Stored data entries:
=-=-=-=-=

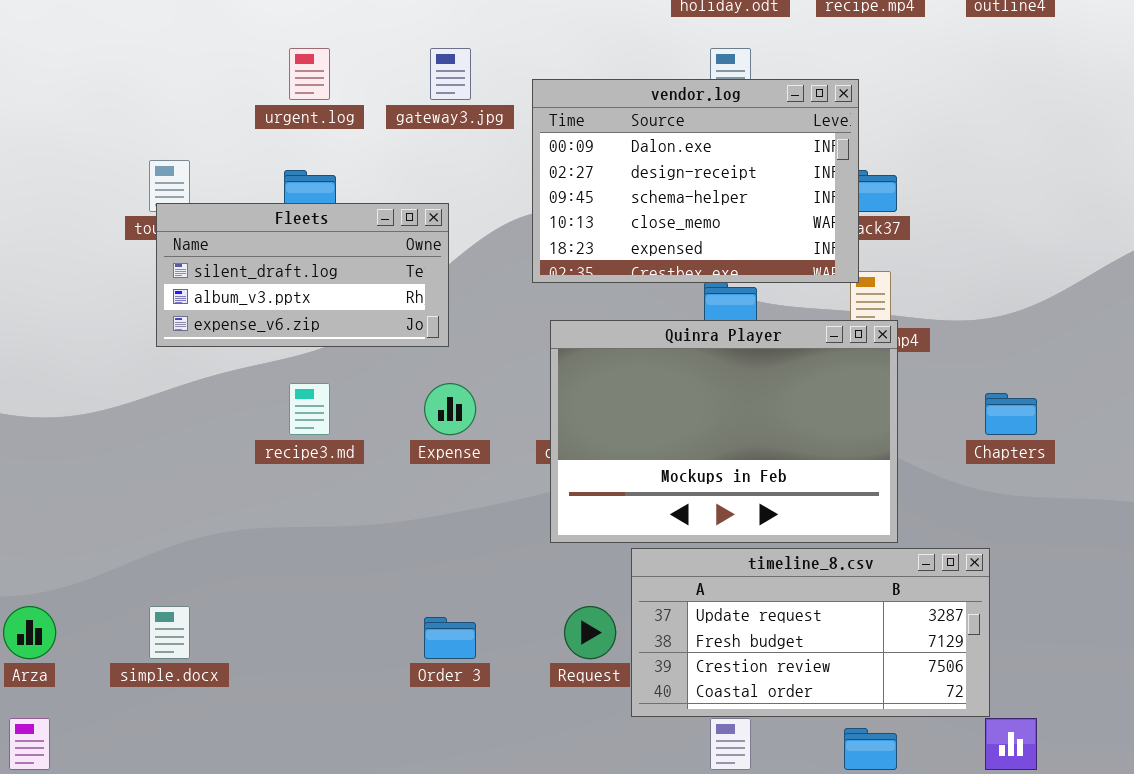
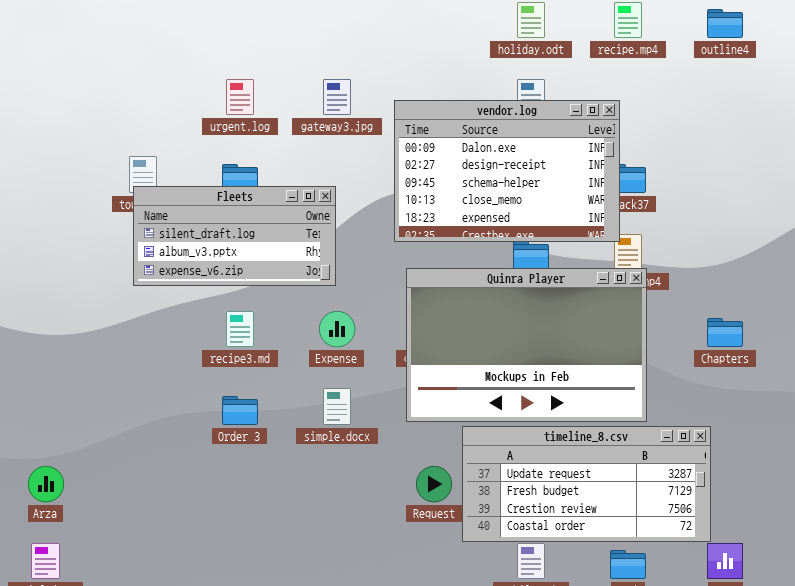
simple.docx: [149,606,190,659] -> [323,388,351,425], moved
Order 3: [424,617,476,659] -> [222,396,258,425], moved

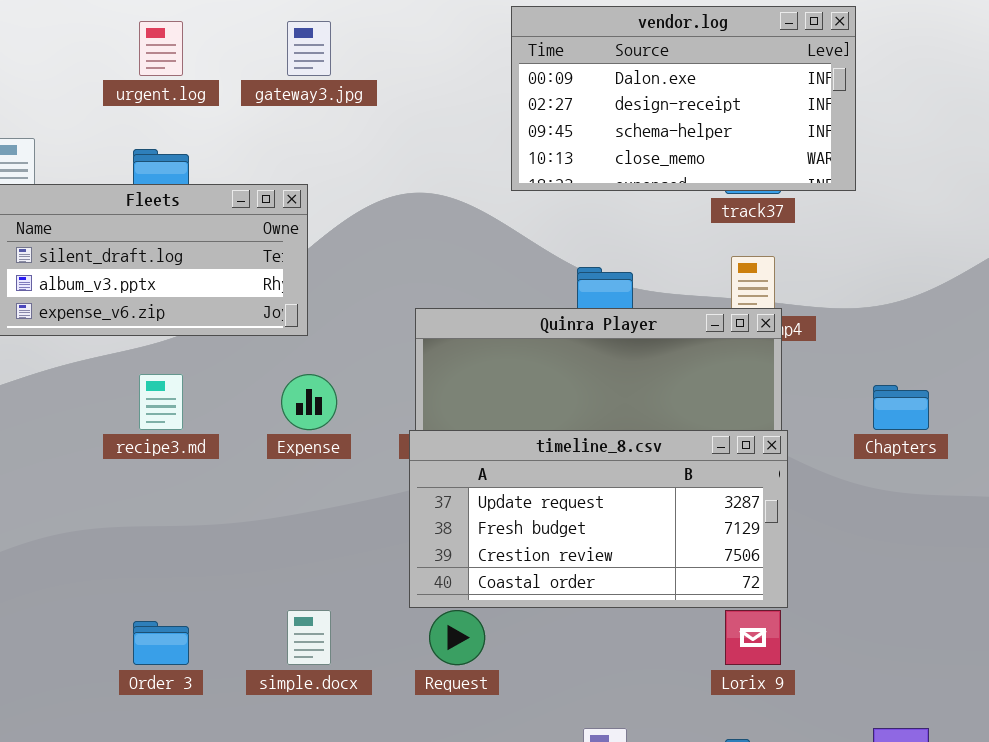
vendor.log: [394,100,620,242] -> [511,6,856,191], moved, resized
simple.docx: [323,388,351,425] -> [287,610,331,665], moved
Order 3: [222,396,258,425] -> [133,621,189,665], moved
timeline_8.csv: [462,426,711,542] -> [409,430,788,608], moved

=-=-=-=-=

- [Work to be completed]: Excluding the pictures, restate the records above word for word.

- [Answer area]:
simple.docx: [149,606,190,659] -> [323,388,351,425], moved
Order 3: [424,617,476,659] -> [222,396,258,425], moved

vendor.log: [394,100,620,242] -> [511,6,856,191], moved, resized
simple.docx: [323,388,351,425] -> [287,610,331,665], moved
Order 3: [222,396,258,425] -> [133,621,189,665], moved
timeline_8.csv: [462,426,711,542] -> [409,430,788,608], moved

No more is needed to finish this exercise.